Begin

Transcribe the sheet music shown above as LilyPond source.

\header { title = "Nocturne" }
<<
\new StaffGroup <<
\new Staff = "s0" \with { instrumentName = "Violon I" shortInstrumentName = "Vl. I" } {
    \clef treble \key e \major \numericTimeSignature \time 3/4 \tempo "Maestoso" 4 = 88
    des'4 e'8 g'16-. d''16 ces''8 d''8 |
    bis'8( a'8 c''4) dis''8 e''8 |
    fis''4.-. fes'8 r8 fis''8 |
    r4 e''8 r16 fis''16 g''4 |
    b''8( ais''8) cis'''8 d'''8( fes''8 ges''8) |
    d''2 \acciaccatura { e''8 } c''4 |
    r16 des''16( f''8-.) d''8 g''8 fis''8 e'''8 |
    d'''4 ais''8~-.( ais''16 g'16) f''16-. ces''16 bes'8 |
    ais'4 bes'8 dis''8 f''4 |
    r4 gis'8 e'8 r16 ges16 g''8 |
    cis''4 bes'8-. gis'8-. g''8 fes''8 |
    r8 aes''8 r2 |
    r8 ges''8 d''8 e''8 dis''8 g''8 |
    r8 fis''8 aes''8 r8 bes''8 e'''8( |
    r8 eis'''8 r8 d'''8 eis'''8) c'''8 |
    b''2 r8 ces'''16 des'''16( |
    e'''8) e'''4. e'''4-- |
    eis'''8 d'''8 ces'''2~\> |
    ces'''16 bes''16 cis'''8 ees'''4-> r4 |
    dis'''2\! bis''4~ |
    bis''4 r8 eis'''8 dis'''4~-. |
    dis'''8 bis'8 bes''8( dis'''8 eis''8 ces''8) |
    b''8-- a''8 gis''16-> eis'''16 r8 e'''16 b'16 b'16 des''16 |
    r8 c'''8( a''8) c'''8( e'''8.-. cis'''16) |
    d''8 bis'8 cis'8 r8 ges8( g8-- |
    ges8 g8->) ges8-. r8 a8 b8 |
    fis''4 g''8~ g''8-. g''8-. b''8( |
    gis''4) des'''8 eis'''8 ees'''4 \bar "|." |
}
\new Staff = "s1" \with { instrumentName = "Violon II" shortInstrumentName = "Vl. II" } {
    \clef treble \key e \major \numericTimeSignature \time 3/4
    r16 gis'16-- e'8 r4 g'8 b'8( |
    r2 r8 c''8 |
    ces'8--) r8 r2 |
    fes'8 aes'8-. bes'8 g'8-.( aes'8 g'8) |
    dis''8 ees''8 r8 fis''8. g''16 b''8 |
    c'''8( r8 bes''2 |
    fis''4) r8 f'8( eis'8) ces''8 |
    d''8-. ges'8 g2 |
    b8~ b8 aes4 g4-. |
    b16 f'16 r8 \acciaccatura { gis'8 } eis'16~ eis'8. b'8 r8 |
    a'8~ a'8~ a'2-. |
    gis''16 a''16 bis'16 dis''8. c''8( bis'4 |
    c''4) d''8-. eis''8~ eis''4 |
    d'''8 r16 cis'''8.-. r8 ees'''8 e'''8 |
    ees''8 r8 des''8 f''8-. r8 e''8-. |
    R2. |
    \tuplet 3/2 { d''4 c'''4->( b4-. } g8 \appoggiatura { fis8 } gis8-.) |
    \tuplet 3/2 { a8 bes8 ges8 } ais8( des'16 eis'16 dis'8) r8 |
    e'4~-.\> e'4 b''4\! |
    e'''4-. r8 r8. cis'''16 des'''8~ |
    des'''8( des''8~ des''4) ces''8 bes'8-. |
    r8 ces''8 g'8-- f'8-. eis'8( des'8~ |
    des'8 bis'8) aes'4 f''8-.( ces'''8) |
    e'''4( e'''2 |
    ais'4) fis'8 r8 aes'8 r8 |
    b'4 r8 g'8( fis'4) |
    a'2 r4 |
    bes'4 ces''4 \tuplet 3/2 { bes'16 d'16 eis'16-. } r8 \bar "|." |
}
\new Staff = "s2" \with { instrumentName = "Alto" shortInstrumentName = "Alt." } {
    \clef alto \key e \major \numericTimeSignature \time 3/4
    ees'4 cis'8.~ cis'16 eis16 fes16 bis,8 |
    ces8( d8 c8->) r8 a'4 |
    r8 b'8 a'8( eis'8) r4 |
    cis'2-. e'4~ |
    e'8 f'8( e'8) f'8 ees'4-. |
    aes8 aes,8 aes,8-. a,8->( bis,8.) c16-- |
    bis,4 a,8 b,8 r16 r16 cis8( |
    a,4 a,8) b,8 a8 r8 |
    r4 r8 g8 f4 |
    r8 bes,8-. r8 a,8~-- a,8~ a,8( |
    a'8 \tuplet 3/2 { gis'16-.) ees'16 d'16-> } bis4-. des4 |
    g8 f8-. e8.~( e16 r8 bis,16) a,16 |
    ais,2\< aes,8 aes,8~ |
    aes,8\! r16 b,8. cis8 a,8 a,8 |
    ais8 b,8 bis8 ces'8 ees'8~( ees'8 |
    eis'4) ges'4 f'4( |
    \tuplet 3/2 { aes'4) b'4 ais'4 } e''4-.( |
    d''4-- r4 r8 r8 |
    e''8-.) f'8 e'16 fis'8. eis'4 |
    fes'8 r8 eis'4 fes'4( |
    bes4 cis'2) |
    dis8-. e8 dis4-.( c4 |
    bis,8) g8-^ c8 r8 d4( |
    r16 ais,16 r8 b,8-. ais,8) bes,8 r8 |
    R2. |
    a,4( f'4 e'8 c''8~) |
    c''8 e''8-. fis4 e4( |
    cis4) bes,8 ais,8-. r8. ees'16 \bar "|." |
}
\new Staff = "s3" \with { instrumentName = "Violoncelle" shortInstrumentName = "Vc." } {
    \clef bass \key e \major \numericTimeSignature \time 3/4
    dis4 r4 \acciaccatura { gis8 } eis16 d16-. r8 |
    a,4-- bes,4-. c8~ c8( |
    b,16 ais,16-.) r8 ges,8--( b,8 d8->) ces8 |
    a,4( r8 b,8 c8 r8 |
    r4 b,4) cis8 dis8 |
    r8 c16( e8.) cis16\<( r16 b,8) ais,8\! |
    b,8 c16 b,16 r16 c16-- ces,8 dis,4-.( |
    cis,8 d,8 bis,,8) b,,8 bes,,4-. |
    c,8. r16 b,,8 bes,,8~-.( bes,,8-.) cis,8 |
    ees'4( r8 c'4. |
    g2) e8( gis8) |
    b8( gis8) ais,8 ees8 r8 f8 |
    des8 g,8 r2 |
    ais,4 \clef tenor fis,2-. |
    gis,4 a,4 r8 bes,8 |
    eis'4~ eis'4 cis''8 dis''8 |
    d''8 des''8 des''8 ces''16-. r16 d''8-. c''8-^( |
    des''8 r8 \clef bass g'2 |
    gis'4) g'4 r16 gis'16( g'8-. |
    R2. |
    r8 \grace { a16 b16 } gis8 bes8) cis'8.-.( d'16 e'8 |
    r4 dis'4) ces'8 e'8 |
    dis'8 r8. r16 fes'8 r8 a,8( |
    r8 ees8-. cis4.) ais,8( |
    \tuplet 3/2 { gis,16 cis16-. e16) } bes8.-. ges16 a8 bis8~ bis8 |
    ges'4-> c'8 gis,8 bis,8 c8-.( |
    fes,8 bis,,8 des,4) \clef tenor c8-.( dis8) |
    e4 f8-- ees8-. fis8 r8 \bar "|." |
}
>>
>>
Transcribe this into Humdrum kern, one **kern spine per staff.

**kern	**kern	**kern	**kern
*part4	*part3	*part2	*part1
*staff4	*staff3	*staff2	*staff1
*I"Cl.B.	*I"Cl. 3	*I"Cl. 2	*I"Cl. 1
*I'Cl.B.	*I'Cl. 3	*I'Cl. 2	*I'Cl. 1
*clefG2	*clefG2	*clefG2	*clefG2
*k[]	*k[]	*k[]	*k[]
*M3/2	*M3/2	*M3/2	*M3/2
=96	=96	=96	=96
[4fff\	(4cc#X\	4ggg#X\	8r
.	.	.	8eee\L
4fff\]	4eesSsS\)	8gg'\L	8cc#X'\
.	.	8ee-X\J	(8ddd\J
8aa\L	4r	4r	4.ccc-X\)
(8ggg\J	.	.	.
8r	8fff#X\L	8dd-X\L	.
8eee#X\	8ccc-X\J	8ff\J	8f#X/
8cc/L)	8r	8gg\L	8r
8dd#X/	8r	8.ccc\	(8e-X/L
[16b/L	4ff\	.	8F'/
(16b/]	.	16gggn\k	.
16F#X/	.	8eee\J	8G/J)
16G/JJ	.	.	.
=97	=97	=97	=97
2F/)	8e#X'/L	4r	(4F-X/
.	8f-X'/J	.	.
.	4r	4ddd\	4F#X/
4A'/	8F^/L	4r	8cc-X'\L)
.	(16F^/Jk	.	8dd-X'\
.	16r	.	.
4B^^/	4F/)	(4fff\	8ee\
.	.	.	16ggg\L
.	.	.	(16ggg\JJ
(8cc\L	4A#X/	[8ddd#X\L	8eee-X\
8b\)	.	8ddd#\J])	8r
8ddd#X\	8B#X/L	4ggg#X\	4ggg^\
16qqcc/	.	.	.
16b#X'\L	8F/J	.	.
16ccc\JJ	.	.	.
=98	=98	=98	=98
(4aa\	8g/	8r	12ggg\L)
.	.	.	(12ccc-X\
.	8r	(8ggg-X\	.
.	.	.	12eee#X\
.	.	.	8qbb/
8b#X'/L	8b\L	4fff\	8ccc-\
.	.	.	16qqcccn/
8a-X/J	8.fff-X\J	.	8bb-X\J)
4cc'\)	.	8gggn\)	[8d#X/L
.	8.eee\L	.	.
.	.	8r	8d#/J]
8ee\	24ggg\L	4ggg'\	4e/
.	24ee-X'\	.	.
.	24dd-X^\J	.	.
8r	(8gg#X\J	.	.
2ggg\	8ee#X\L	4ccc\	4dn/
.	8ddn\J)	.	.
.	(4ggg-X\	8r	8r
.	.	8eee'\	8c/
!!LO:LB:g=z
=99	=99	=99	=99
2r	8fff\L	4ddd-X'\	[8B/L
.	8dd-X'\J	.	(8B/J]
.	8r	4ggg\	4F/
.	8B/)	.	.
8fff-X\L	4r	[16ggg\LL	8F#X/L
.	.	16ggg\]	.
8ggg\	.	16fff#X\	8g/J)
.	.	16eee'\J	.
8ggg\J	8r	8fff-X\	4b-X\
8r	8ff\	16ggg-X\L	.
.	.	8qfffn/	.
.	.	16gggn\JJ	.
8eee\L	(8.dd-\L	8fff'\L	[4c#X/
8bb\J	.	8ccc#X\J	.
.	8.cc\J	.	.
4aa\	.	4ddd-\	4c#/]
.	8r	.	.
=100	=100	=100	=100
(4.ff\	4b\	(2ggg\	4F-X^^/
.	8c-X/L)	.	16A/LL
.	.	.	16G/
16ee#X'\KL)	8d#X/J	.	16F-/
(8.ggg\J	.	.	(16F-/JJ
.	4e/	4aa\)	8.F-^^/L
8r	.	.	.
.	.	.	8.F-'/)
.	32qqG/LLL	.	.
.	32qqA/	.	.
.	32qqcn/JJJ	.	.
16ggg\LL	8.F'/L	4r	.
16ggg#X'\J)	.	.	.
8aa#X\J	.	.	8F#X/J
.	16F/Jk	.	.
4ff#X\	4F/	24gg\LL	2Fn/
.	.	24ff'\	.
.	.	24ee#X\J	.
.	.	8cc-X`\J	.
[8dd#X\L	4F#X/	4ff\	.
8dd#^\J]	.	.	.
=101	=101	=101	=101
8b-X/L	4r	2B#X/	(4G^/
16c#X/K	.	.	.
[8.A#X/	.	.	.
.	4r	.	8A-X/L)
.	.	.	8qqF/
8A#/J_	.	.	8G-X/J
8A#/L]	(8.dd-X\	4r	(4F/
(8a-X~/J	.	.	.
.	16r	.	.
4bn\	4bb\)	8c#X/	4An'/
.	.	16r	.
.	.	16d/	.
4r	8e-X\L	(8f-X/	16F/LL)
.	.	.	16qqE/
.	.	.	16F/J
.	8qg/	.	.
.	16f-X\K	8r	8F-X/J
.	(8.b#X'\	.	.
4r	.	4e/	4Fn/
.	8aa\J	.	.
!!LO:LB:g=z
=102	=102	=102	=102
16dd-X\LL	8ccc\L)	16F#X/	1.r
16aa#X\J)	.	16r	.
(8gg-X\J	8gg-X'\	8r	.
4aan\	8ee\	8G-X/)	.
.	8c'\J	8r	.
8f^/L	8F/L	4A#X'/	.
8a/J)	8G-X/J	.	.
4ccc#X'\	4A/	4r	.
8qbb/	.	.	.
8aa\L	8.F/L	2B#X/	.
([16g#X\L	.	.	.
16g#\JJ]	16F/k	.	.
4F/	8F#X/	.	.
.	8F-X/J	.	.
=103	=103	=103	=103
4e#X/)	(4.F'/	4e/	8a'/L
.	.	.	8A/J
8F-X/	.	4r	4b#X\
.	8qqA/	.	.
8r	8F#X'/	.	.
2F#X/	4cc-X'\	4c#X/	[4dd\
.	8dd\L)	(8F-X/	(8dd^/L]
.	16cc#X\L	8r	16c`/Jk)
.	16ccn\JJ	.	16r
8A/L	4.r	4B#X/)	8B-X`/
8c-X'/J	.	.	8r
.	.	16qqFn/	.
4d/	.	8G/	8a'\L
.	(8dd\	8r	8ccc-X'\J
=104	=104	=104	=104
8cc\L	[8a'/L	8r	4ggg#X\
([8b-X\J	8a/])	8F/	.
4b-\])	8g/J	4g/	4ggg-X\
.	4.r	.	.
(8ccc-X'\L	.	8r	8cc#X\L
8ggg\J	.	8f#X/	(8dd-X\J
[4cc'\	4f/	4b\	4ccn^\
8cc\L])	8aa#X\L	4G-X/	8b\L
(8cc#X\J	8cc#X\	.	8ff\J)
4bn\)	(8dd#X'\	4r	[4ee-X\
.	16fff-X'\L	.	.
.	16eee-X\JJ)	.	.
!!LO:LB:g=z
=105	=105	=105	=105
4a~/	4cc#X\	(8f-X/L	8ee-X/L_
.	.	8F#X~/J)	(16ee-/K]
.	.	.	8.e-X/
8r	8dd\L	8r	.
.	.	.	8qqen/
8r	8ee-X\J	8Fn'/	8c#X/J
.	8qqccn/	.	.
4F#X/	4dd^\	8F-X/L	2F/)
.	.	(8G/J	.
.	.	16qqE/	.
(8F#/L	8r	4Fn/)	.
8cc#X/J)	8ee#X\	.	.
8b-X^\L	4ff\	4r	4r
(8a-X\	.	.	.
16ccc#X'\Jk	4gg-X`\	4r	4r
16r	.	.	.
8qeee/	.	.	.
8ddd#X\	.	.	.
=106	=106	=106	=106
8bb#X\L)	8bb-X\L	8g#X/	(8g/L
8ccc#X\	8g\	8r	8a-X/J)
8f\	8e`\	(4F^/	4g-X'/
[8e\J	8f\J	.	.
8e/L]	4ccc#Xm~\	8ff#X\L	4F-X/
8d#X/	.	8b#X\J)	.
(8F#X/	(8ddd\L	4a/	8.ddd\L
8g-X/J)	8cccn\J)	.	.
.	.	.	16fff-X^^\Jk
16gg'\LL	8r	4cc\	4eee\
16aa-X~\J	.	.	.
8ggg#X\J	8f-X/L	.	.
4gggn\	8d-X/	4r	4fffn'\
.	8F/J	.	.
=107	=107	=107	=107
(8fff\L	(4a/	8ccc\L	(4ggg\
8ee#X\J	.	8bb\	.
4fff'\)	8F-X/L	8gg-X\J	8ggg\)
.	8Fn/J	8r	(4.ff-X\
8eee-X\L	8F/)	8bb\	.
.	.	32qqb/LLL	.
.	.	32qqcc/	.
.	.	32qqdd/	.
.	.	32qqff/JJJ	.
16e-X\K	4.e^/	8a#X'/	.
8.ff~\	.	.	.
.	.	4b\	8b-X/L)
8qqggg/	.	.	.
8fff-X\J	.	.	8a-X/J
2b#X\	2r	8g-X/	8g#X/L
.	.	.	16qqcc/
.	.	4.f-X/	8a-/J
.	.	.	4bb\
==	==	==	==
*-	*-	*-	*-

End

EXERCISE DETAILS → Pull out every line of the entries above that contains the string "time". Only exact matches in capitalization count.

RESULT →
    \clef treble \key e \major \numericTimeSignature \time 3/4 \tempo "Maestoso" 4 = 88
    \clef treble \key e \major \numericTimeSignature \time 3/4
    \clef alto \key e \major \numericTimeSignature \time 3/4
    \clef bass \key e \major \numericTimeSignature \time 3/4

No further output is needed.